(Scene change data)
*** Begin section ***

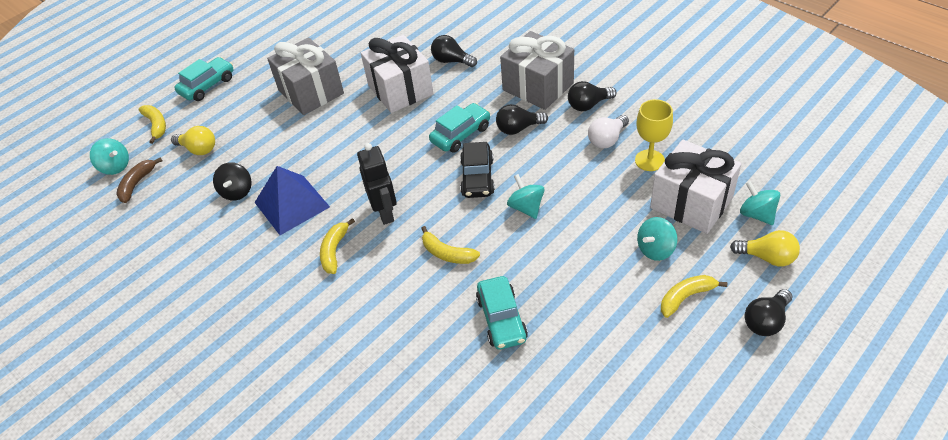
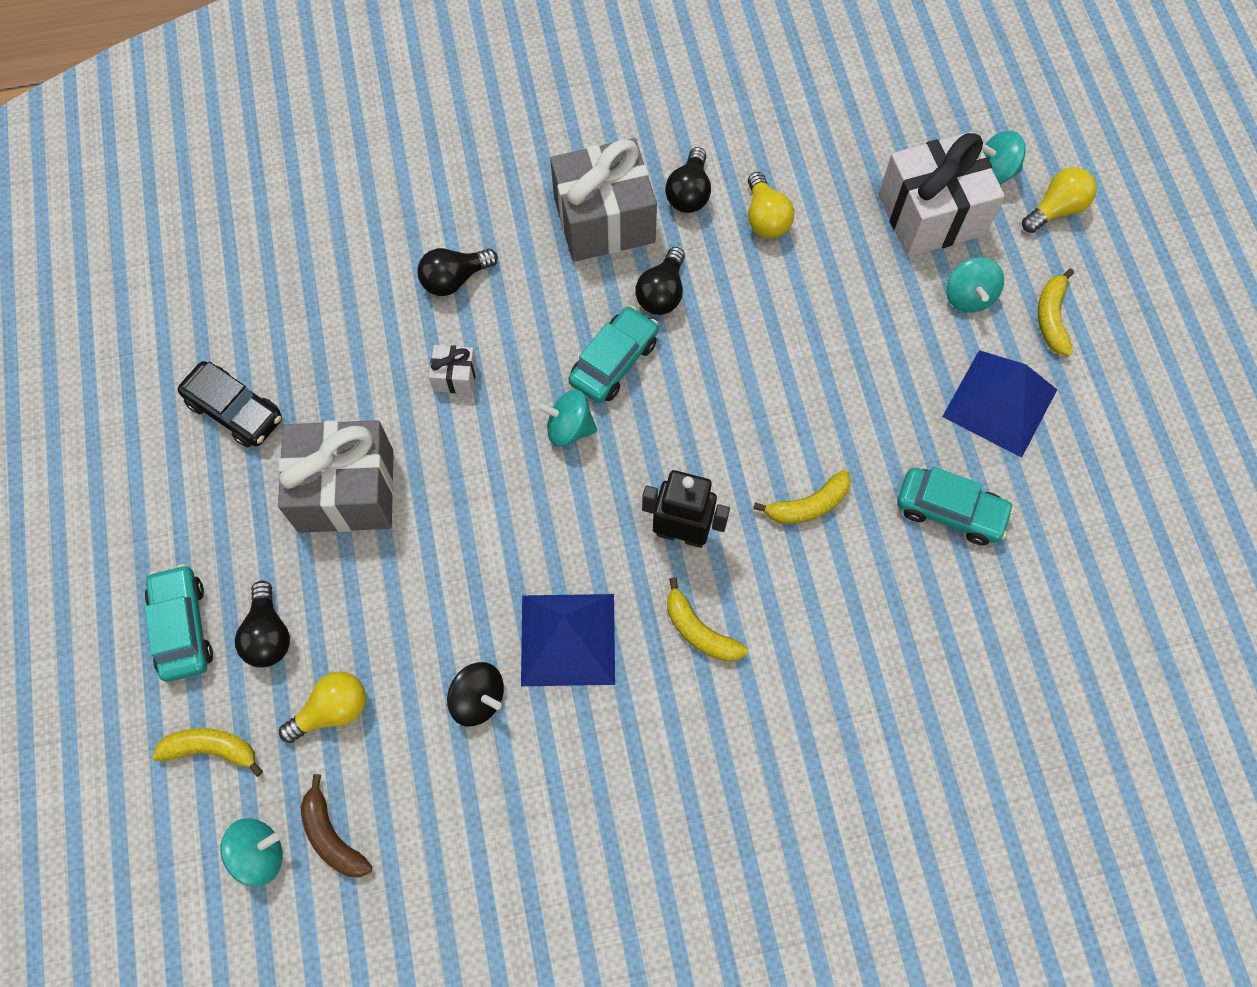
camera: 60 degrees left, 20 degrees up
(400, 90) = (455, 376): white gift -> white gift, size x0.44
(461, 134) = (614, 362): turquoise car -> turquoise car turned 45 degrees clockwise
(477, 177) = (709, 393): black car -> black car (235, 411)
(526, 207) = (803, 375): turquoise spinning top -> turquoise spinning top (569, 428)
(598, 304) = (999, 403): none -> blue pyramid
(607, 139) = (765, 218): white light bulb -> yellow light bulb
(649, 160) = (835, 203): yellow goblet -> none
(766, 321) = (1130, 274): black light bulb -> black light bulb (268, 634)

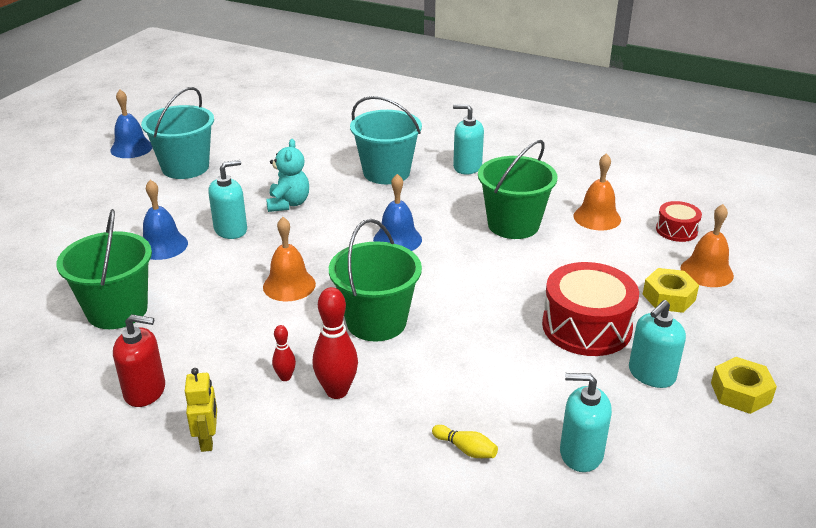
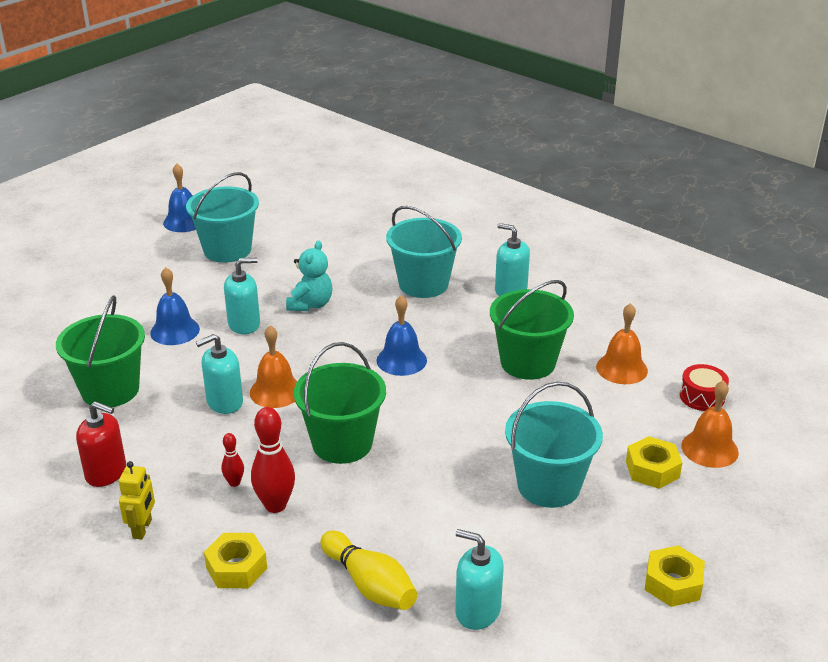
camera: 15 degrees right, 0 degrees up
(324, 460) = (236, 568): none -> yellow nut
(466, 449) = (369, 584): yellow bowling pin -> yellow bowling pin, size x1.90
(586, 327) = (548, 485): red drum -> turquoise bucket
(651, 374) = (589, 547): turquoise soap dispenser -> turquoise soap dispenser (224, 402)

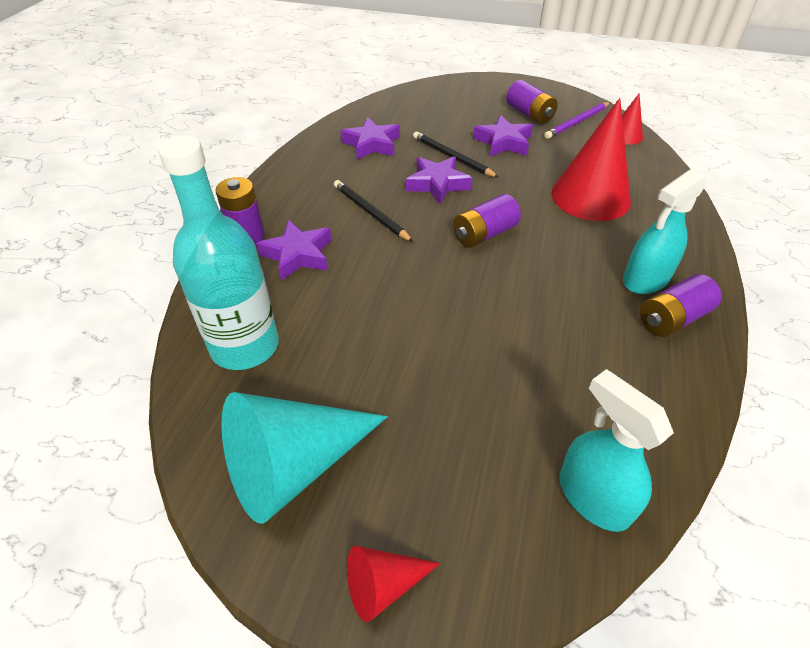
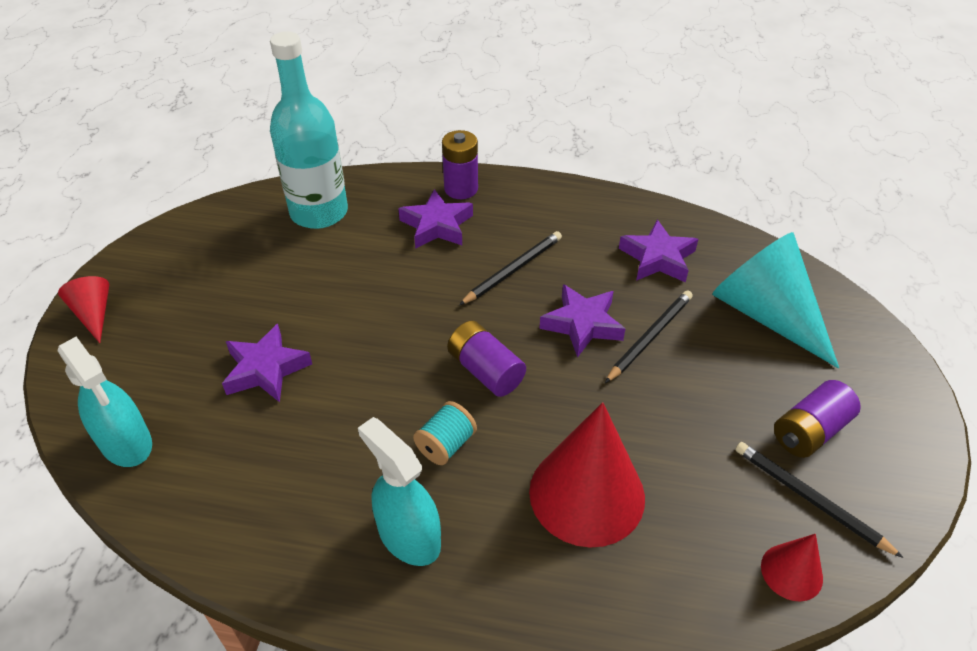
camera: 85 degrees right, 0 degrees up
(294, 465) = (198, 258): turquoise cone -> turquoise cone (766, 314)
(503, 142) = (708, 394): purple star -> purple star (265, 369)
(560, 258) = (446, 445): none -> turquoise spool
(577, 122) = (809, 499): purple pencil -> black pencil
(593, 497) = (126, 443): turquoise spray bottle -> turquoise spray bottle turned 90 degrees clockwise
(672, 319) = (337, 554): purple battery -> none

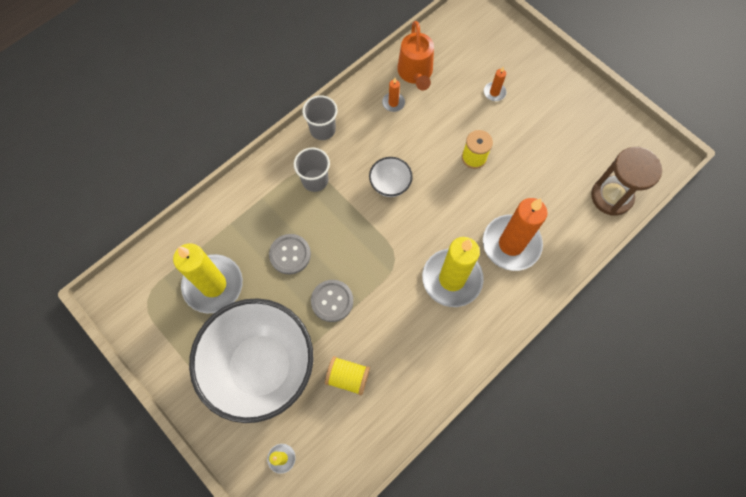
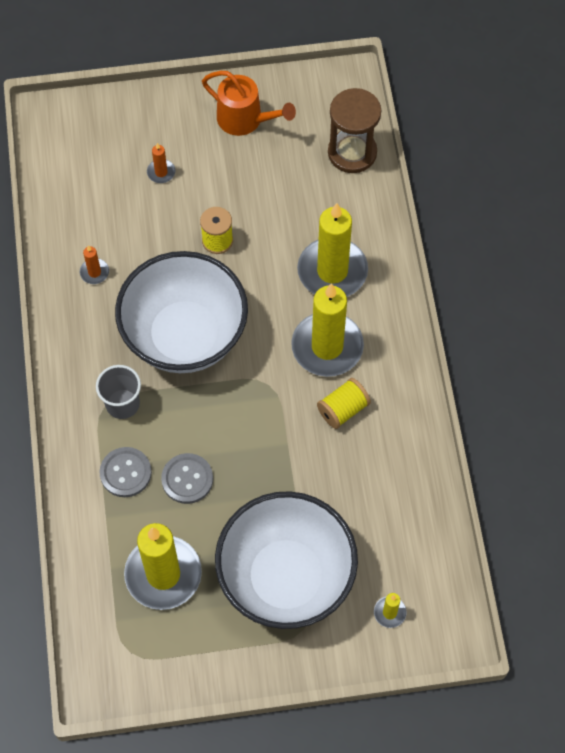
camera: 55 degrees left, 5 degrees down
(322, 129) = (69, 360): grey cup -> none
(332, 301) = (267, 470): grey button -> grey button (125, 473)
(348, 377) = (355, 504): yellow spool -> yellow spool (343, 409)
(390, 184) = (185, 336): white bowl -> white bowl, size x2.42
(415, 73) = (77, 228): orange watering can -> orange watering can (245, 120)
(511, 244) = (332, 271): orange candle -> yellow candle

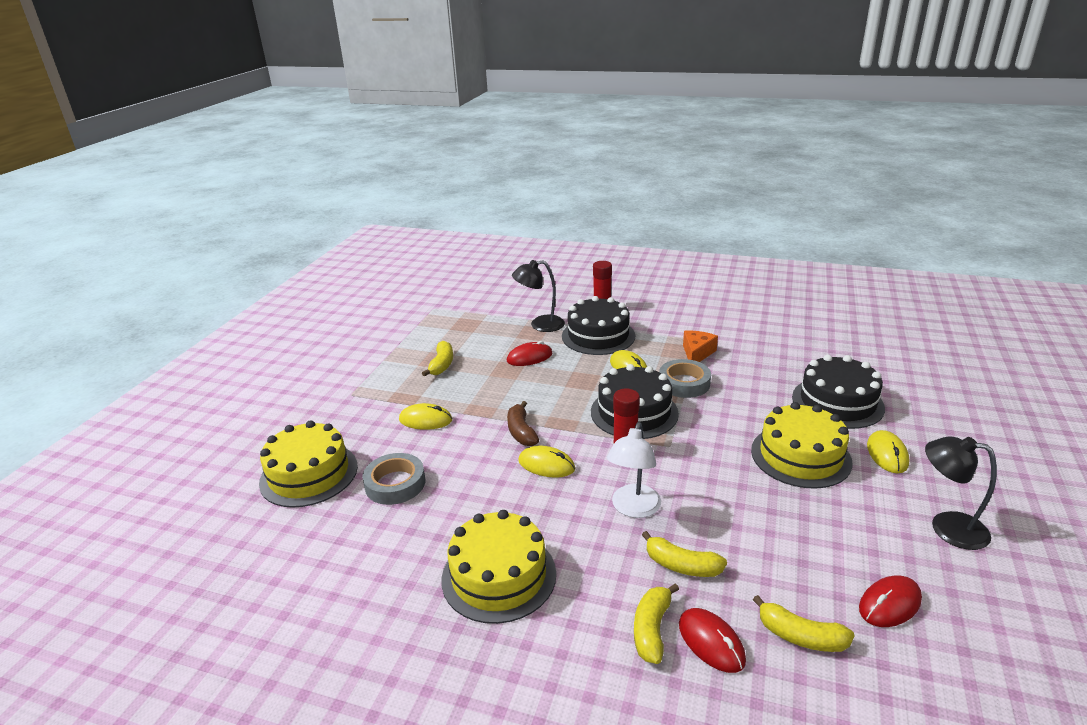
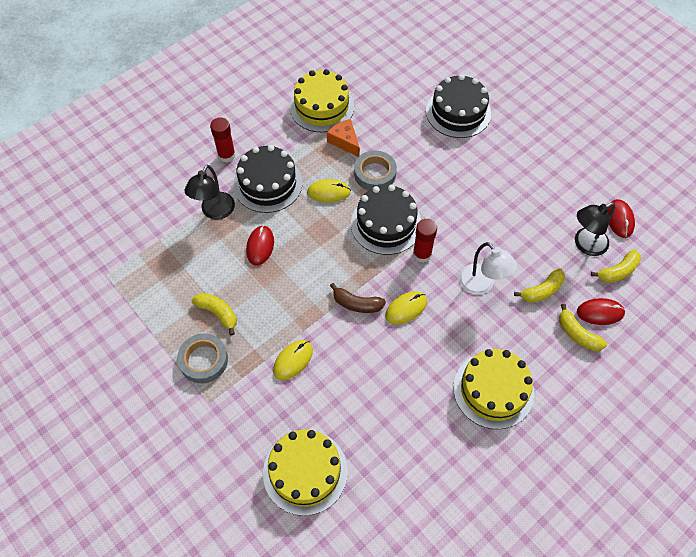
camera: 60 degrees left, 30 degrees up
(395, 484) = (360, 414): grey tape -> grey tape (203, 360)
(800, 456) = (493, 169): yellow cake -> yellow cake (322, 107)
(887, 454) = (520, 129): yellow mouse -> none
(947, 527) = (588, 153): black lamp -> black lamp (585, 245)

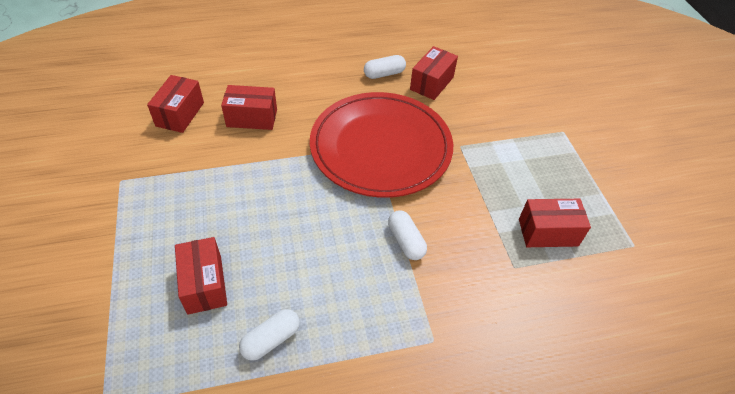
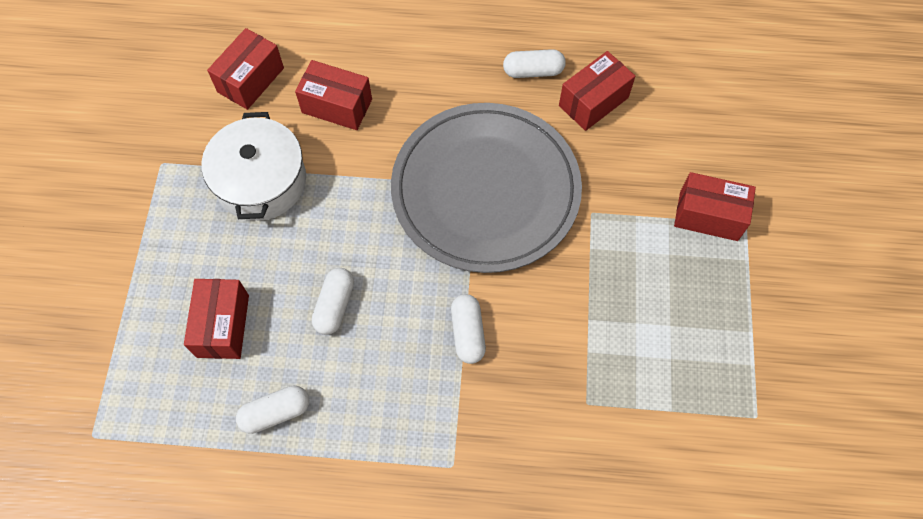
camera: 20 degrees right, 15 degrees up
(207, 176) = (261, 181): none -> white pot
(295, 247) = (335, 306): none -> white capsule
(381, 147) = (485, 190): red plate -> grey plate
(548, 232) = (651, 369): red box -> red box (708, 216)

*** End section ***

* [What is expected]:
Leave out the pictures and output the rest of the records exactly.

* [Answer to this exercise]:
camera: 60 degrees left, 20 degrees up
(400, 90) = (455, 376): white gift -> white gift, size x0.44
(461, 134) = (614, 362): turquoise car -> turquoise car turned 45 degrees clockwise
(477, 177) = (709, 393): black car -> black car (235, 411)
(526, 207) = (803, 375): turquoise spinning top -> turquoise spinning top (569, 428)
(598, 304) = (999, 403): none -> blue pyramid
(607, 139) = (765, 218): white light bulb -> yellow light bulb
(649, 160) = (835, 203): yellow goblet -> none
(766, 321) = (1130, 274): black light bulb -> black light bulb (268, 634)

camera: 15 degrees right, 0 degrees up
(324, 460) = (236, 568): none -> yellow nut
(466, 449) = (369, 584): yellow bowling pin -> yellow bowling pin, size x1.90
(586, 327) = (548, 485): red drum -> turquoise bucket
(651, 374) = (589, 547): turquoise soap dispenser -> turquoise soap dispenser (224, 402)

camera: 85 degrees right, 0 degrees up
(294, 465) = (198, 258): turquoise cone -> turquoise cone (766, 314)
(503, 142) = (708, 394): purple star -> purple star (265, 369)
(560, 258) = (446, 445): none -> turquoise spool
(577, 122) = (809, 499): purple pencil -> black pencil
(593, 497) = (126, 443): turquoise spray bottle -> turquoise spray bottle turned 90 degrees clockwise
(672, 319) = (337, 554): purple battery -> none

camera: 55 degrees left, 5 degrees down
(322, 129) = (69, 360): grey cup -> none
(332, 301) = (267, 470): grey button -> grey button (125, 473)
(348, 377) = (355, 504): yellow spool -> yellow spool (343, 409)
(390, 184) = (185, 336): white bowl -> white bowl, size x2.42
(415, 73) = (77, 228): orange watering can -> orange watering can (245, 120)
(511, 244) = (332, 271): orange candle -> yellow candle

camera: 60 degrees left, 30 degrees up
(395, 484) = (360, 414): grey tape -> grey tape (203, 360)
(800, 456) = (493, 169): yellow cake -> yellow cake (322, 107)
(887, 454) = (520, 129): yellow mouse -> none
(947, 527) = (588, 153): black lamp -> black lamp (585, 245)

camera: 20 degrees right, 15 degrees up
(207, 176) = (261, 181): none -> white pot
(295, 247) = (335, 306): none -> white capsule
(381, 147) = (485, 190): red plate -> grey plate
(548, 232) = (651, 369): red box -> red box (708, 216)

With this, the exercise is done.